◆ EXERCISE DETAILS:
Copy out the full data exactly as given; pictures should not be included.

[[ DATA RECORDS open ]]

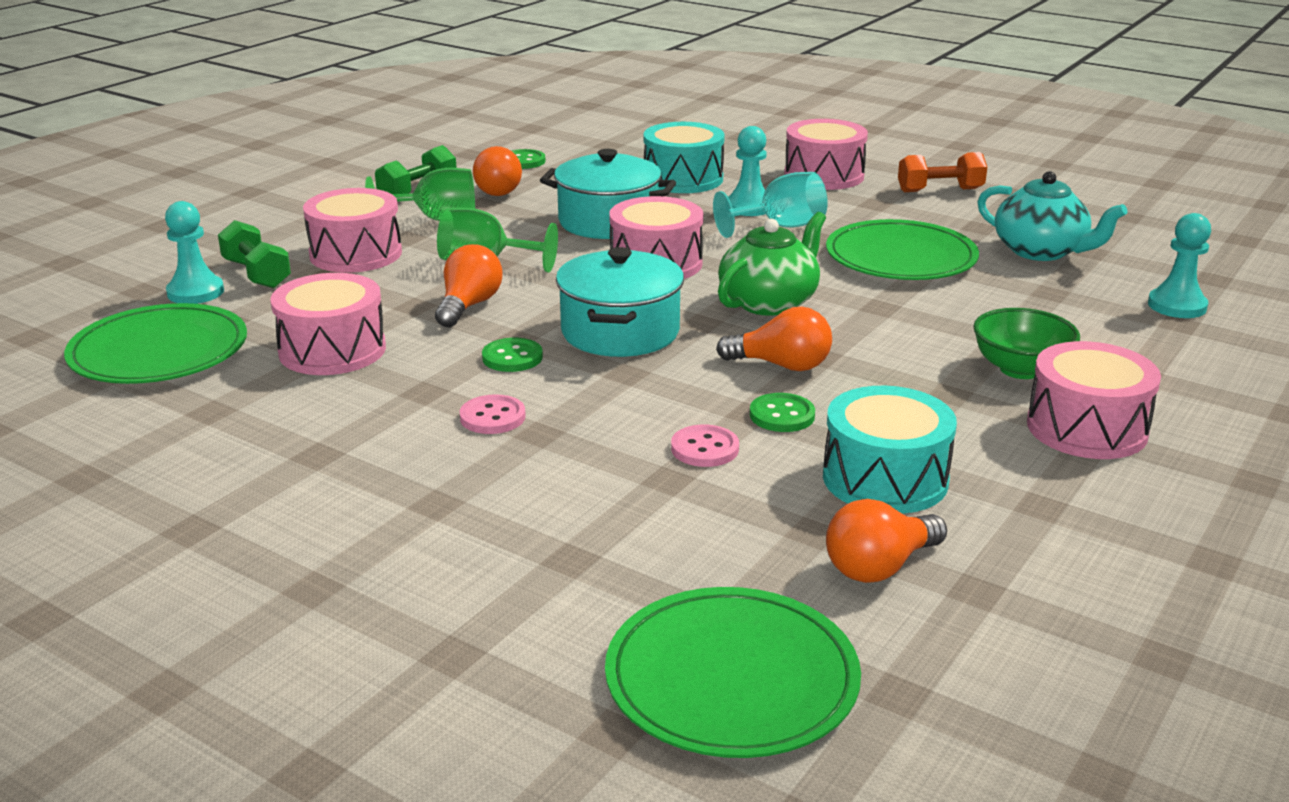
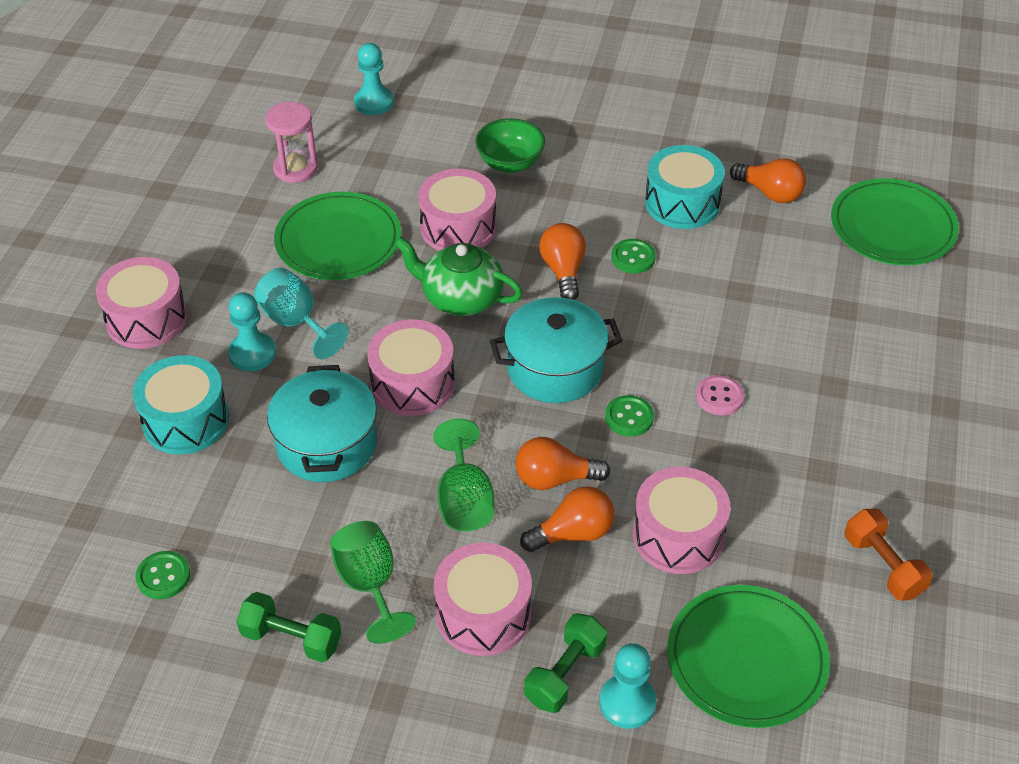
camera: 110 degrees left, 20 degrees up
(499, 190) = (264, 564): orange light bulb -> orange light bulb (573, 533)
(704, 449) = (695, 283): pink button -> none
(940, 190) = (167, 237): orange dumbbell -> orange dumbbell (883, 566)
(1041, 251) = (295, 168): turquoise teapot -> pink hourglass
(1087, 428) = (575, 132): pink drum -> pink drum (458, 227)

[[ DATA RECORDS closed ]]

◆ RESPONSE AREA:
camera: 110 degrees left, 20 degrees up
(499, 190) = (264, 564): orange light bulb -> orange light bulb (573, 533)
(704, 449) = (695, 283): pink button -> none
(940, 190) = (167, 237): orange dumbbell -> orange dumbbell (883, 566)
(1041, 251) = (295, 168): turquoise teapot -> pink hourglass
(1087, 428) = (575, 132): pink drum -> pink drum (458, 227)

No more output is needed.